HOW TO COMPLETE THIS TASK: Could you write out exactly, and only, the lines from the one containing "black teddy bear: 7 -> 5" through the last line of the data, leaving out all pictures?

GIVEN INFORMATION:
━━━━

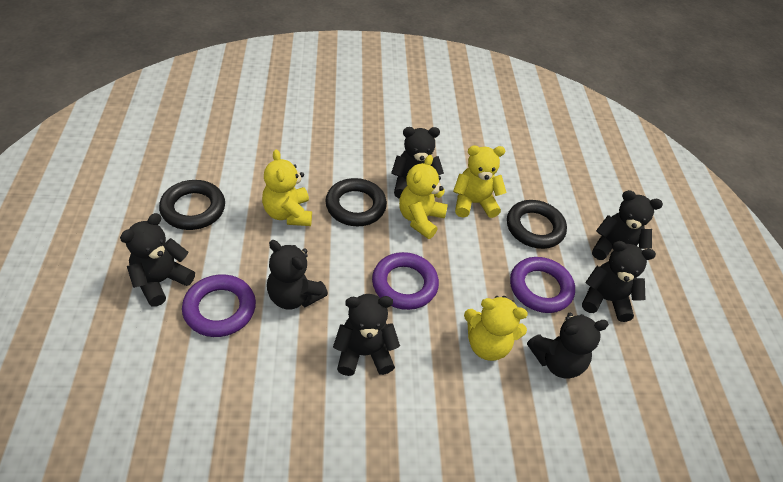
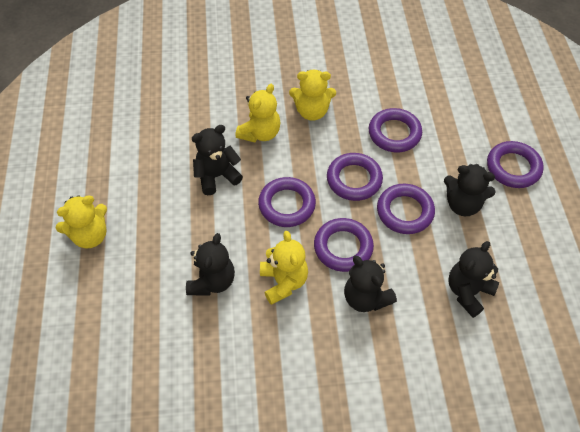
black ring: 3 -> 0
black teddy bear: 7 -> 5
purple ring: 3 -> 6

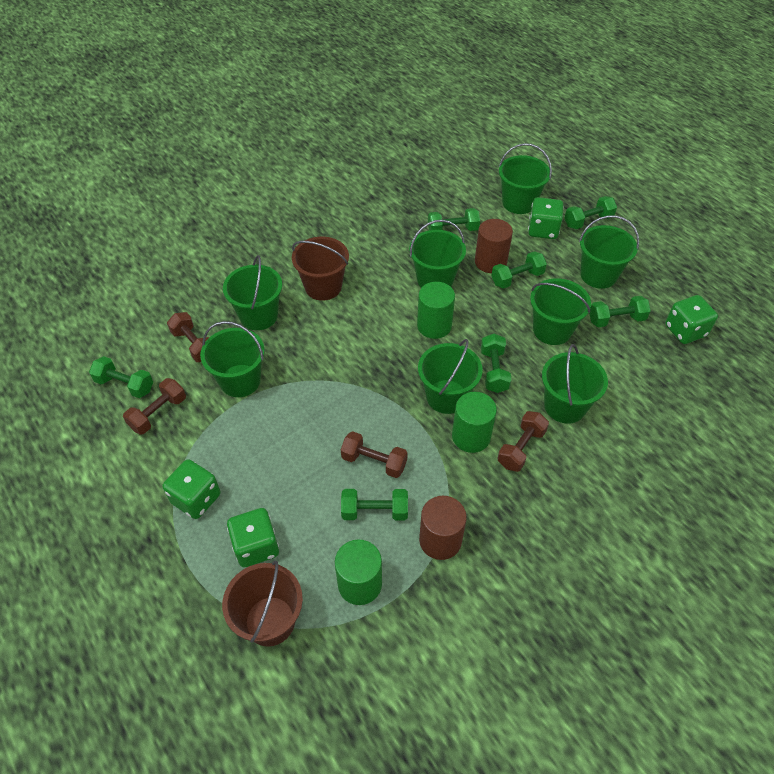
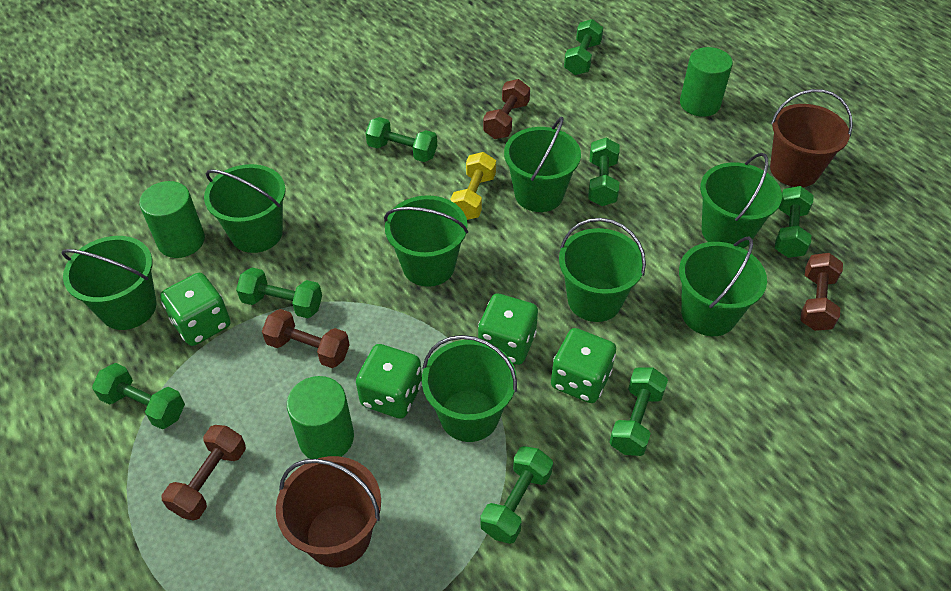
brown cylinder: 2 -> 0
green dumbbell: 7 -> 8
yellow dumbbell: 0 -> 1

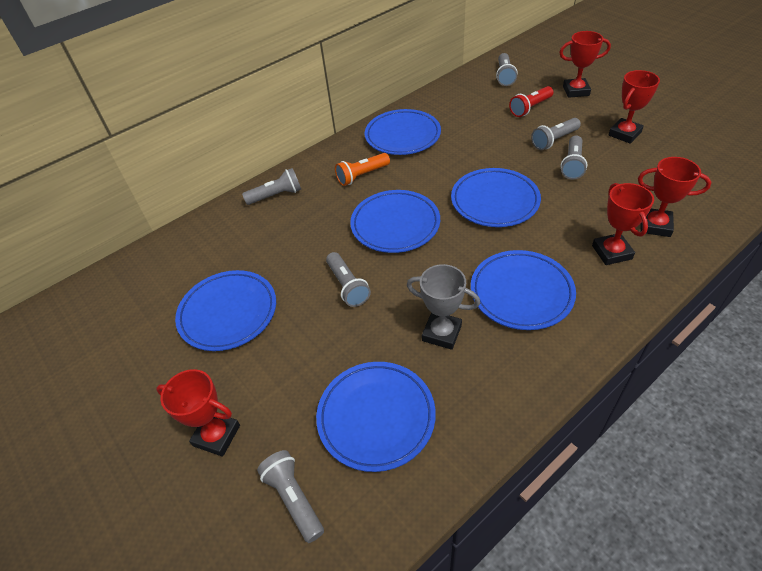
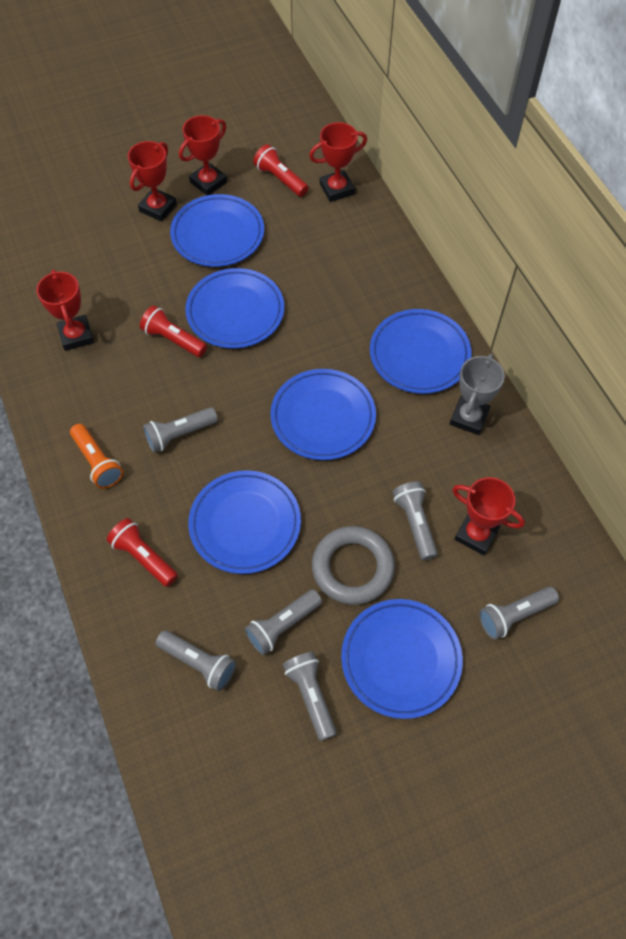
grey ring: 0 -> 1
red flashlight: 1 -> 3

━━━━

EXERCISE SOLUTION:
black teddy bear: 7 -> 5
purple ring: 3 -> 6

brown cylinder: 2 -> 0
green dumbbell: 7 -> 8
yellow dumbbell: 0 -> 1

grey ring: 0 -> 1
red flashlight: 1 -> 3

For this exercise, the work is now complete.